• [WHAT YOU WILL DO] Output word for word the lines from the one with "R5: 6.8k (BASE, GND) -> 47k (BASE, GND)" to the final line of the data, both ends included, but skip the pictures.

Itemized modification records:
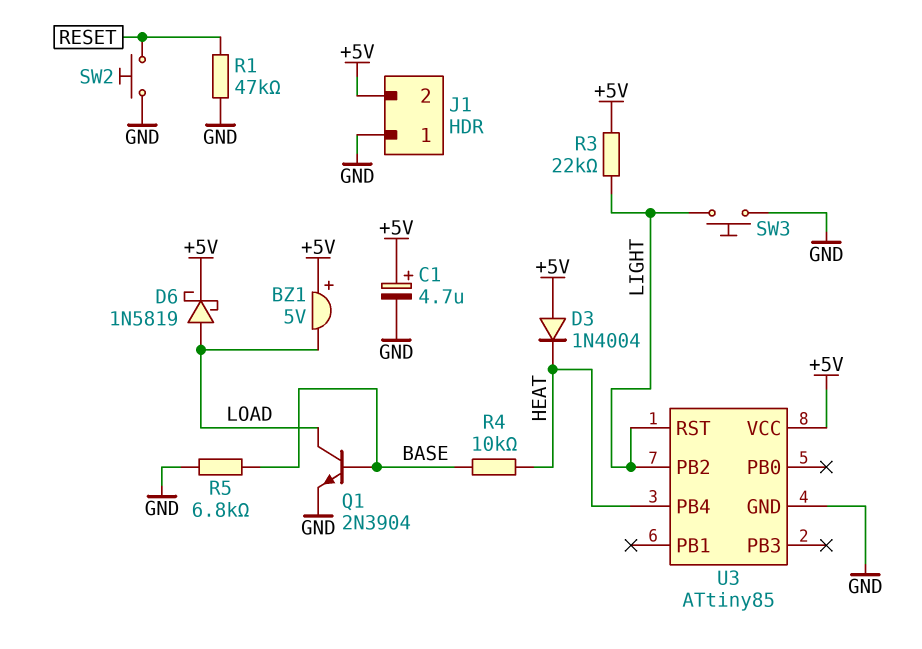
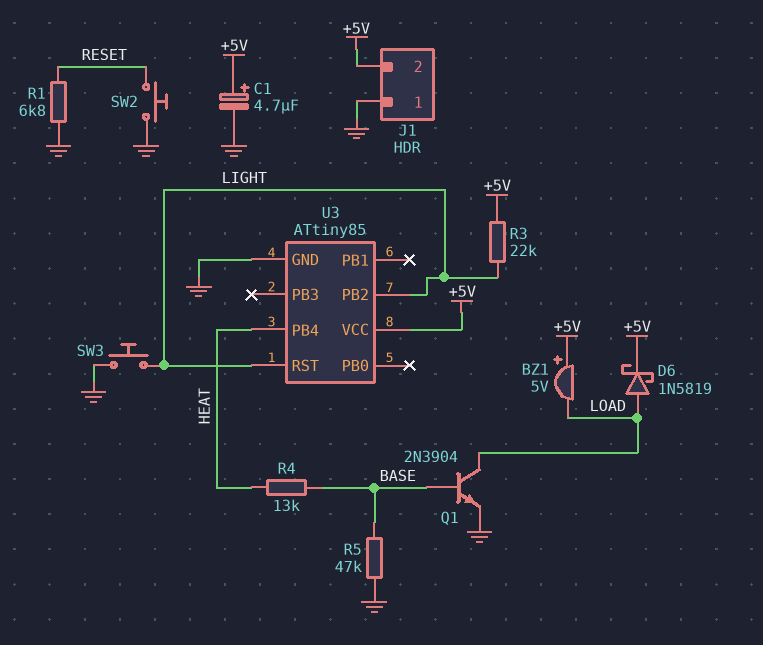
D3: diode 1N4004 (A +5V, K HEAT) -> none
R1: 47k (GND, RESET) -> 6.8k (GND, RESET)
R4: 10k (BASE, HEAT) -> 13k (BASE, HEAT)
R5: 6.8k (BASE, GND) -> 47k (BASE, GND)

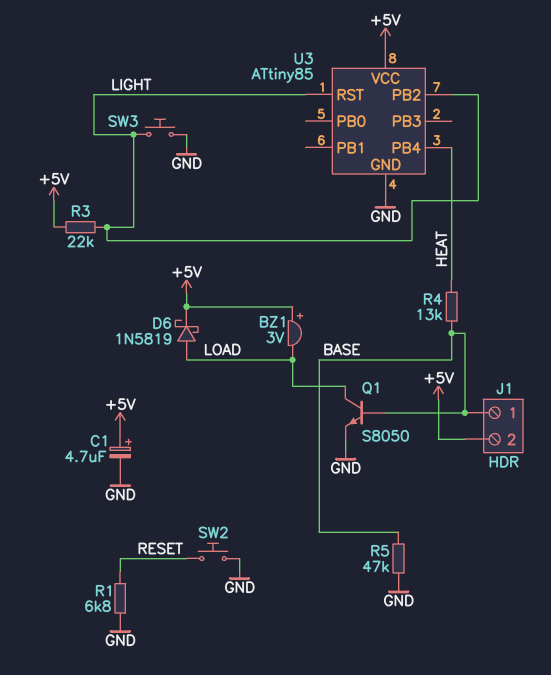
BZ1: buzzer 5V (plus +5V, minus LOAD) -> buzzer 3V (plus +5V, minus LOAD)
J1 pin 1: GND -> BASE
Q1: NPN 2N3904 (B BASE, C LOAD, E GND) -> NPN S8050 (B BASE, C LOAD, E GND)

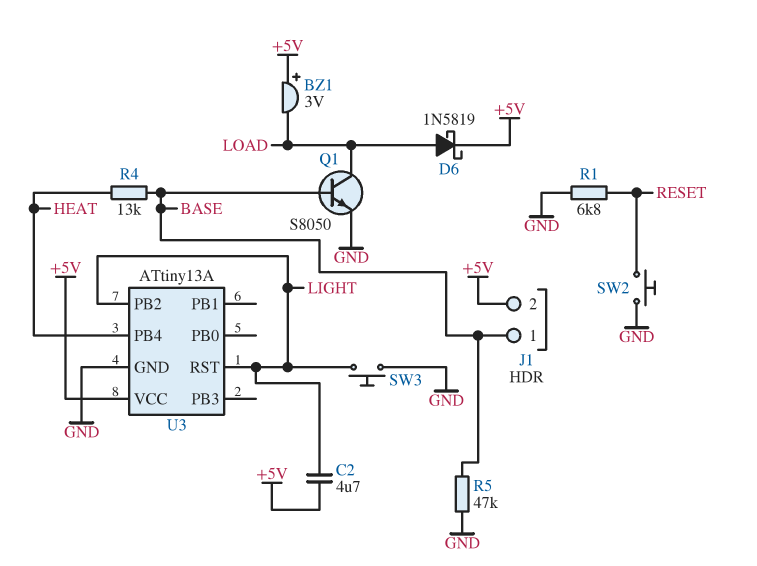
C1: 4.7uF (plus +5V, minus GND) -> none
C2: none -> 4.7uF (+5V, LIGHT)
R3: 22k (+5V, LIGHT) -> none
U3: ATtiny85 -> ATtiny13A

• [RESPONSE TO THE TASK]
R5: 6.8k (BASE, GND) -> 47k (BASE, GND)

BZ1: buzzer 5V (plus +5V, minus LOAD) -> buzzer 3V (plus +5V, minus LOAD)
J1 pin 1: GND -> BASE
Q1: NPN 2N3904 (B BASE, C LOAD, E GND) -> NPN S8050 (B BASE, C LOAD, E GND)

C1: 4.7uF (plus +5V, minus GND) -> none
C2: none -> 4.7uF (+5V, LIGHT)
R3: 22k (+5V, LIGHT) -> none
U3: ATtiny85 -> ATtiny13A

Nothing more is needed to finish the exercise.